→ **Instructions to follow**
The records that follow should be copied out exactly, pictures excluded.

Itemized modification records
☆ ☆ ☆ ☆ ☆ ☆ ☆
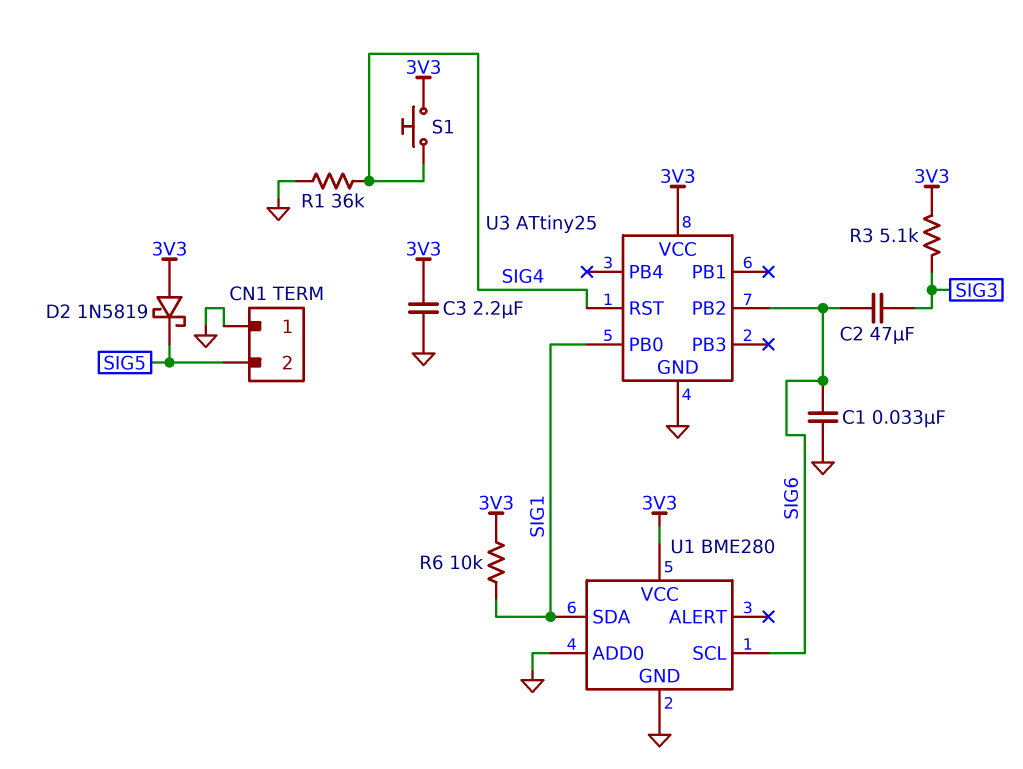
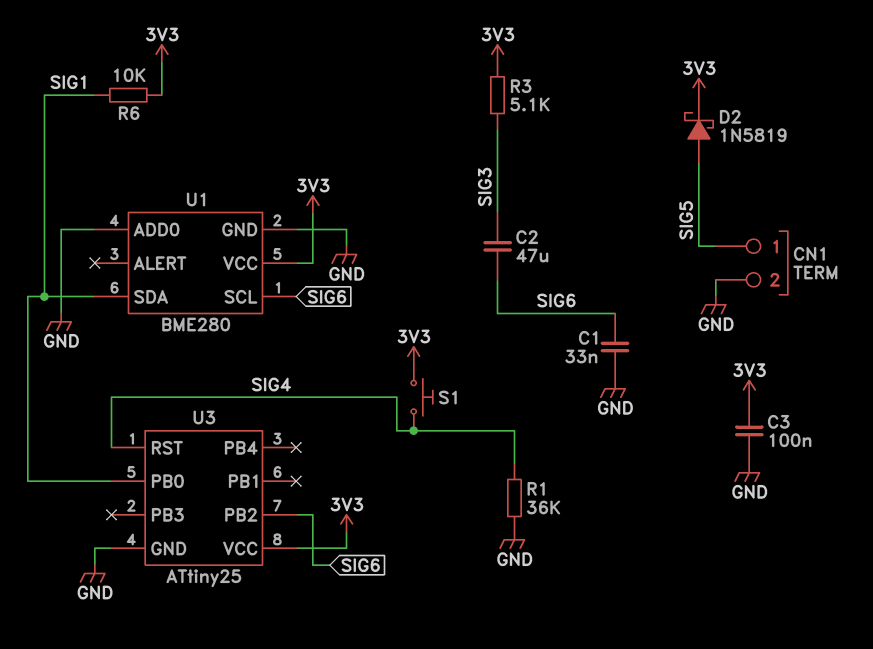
C3: 2.2uF (3V3, GND) -> 100nF (3V3, GND)
CN1 pin 1: GND -> SIG5
CN1 pin 2: SIG5 -> GND
D2: schottky 1N5819 (A 3V3, K SIG5) -> schottky 1N5819 (A SIG5, K 3V3)

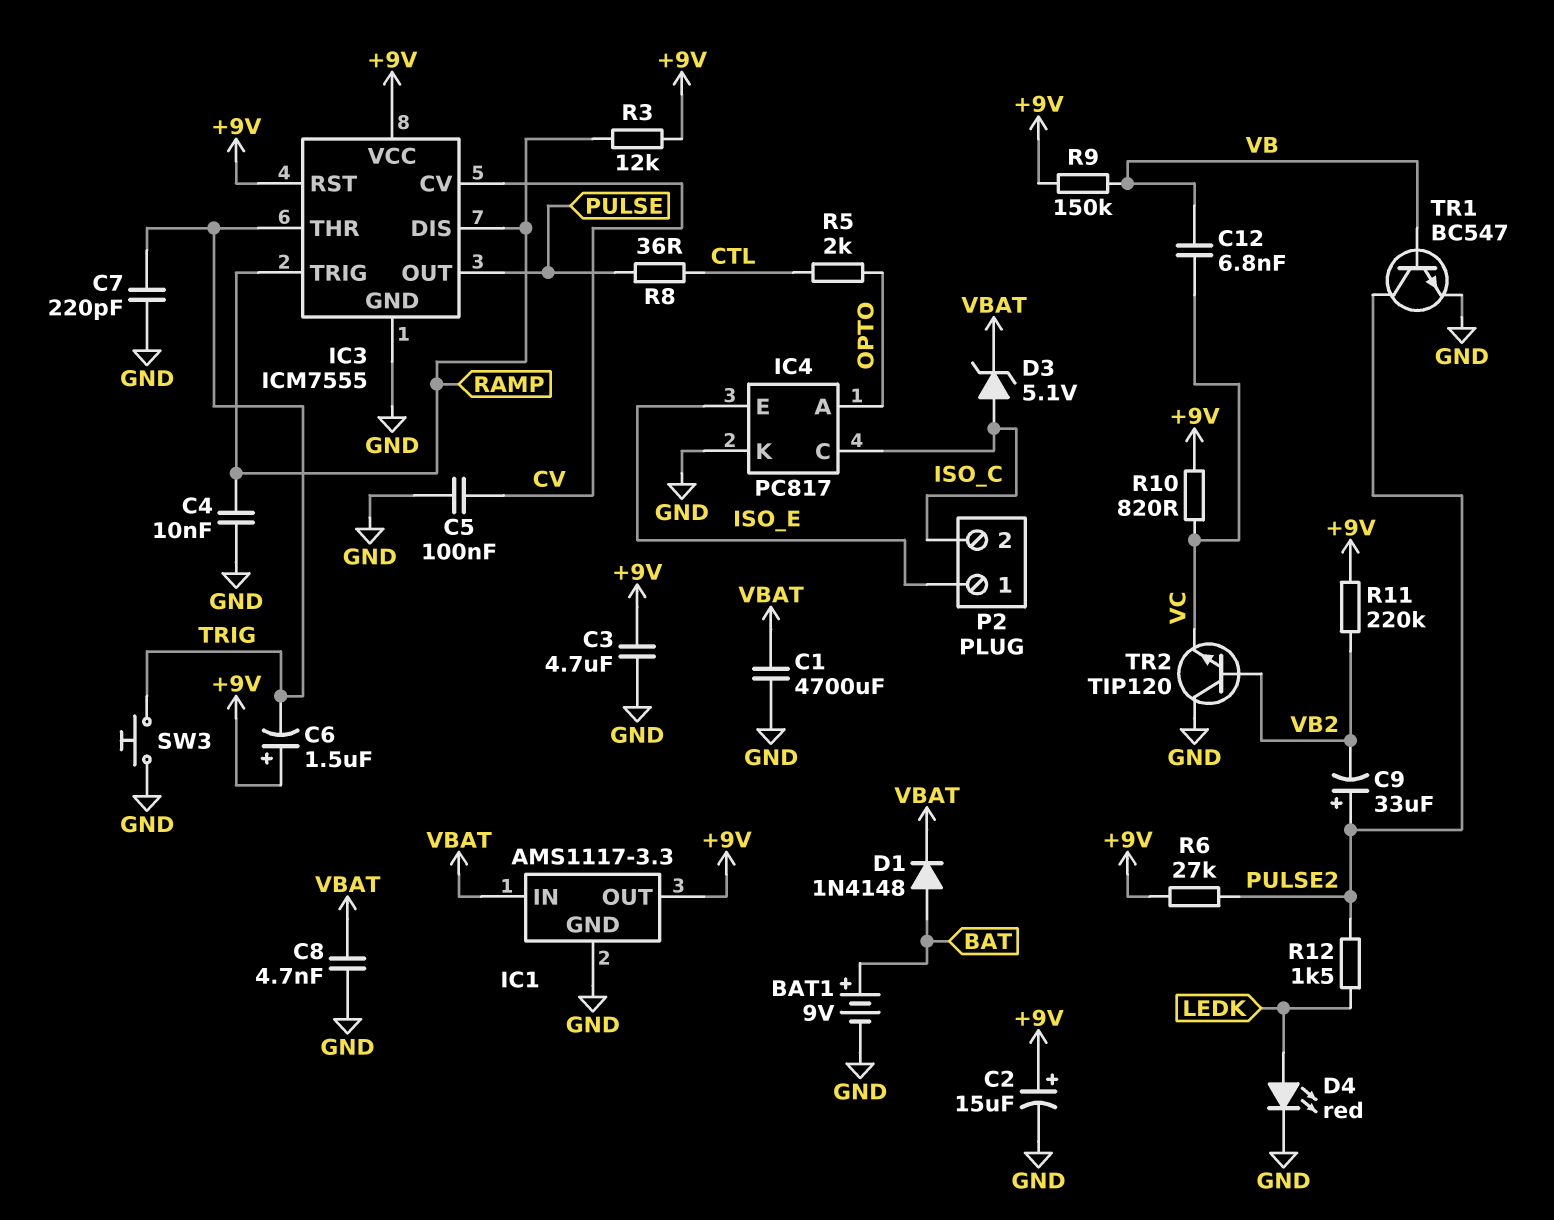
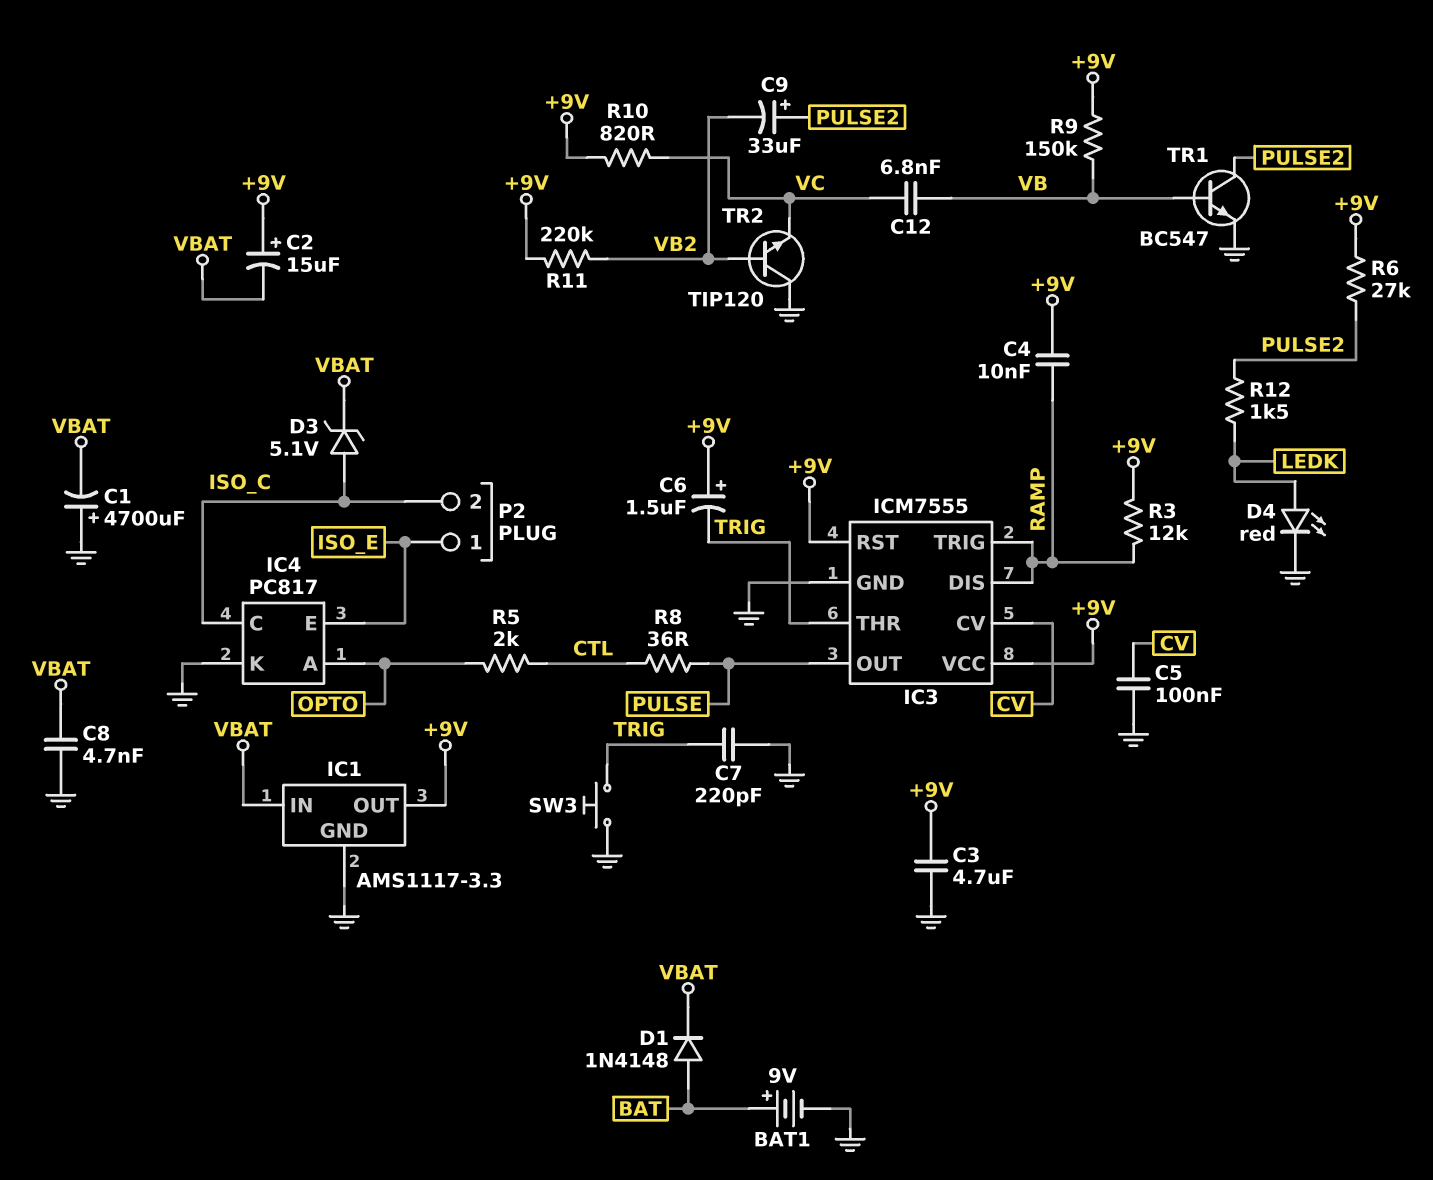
C1: 4700uF (GND, VBAT) -> 4700uF (plus GND, minus VBAT)
C2: 15uF (plus +9V, minus GND) -> 15uF (plus +9V, minus VBAT)
C4: 10nF (GND, RAMP) -> 10nF (+9V, RAMP)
☆ ☆ ☆ ☆ ☆ ☆ ☆
→ **Result below**
C3: 2.2uF (3V3, GND) -> 100nF (3V3, GND)
CN1 pin 1: GND -> SIG5
CN1 pin 2: SIG5 -> GND
D2: schottky 1N5819 (A 3V3, K SIG5) -> schottky 1N5819 (A SIG5, K 3V3)

C1: 4700uF (GND, VBAT) -> 4700uF (plus GND, minus VBAT)
C2: 15uF (plus +9V, minus GND) -> 15uF (plus +9V, minus VBAT)
C4: 10nF (GND, RAMP) -> 10nF (+9V, RAMP)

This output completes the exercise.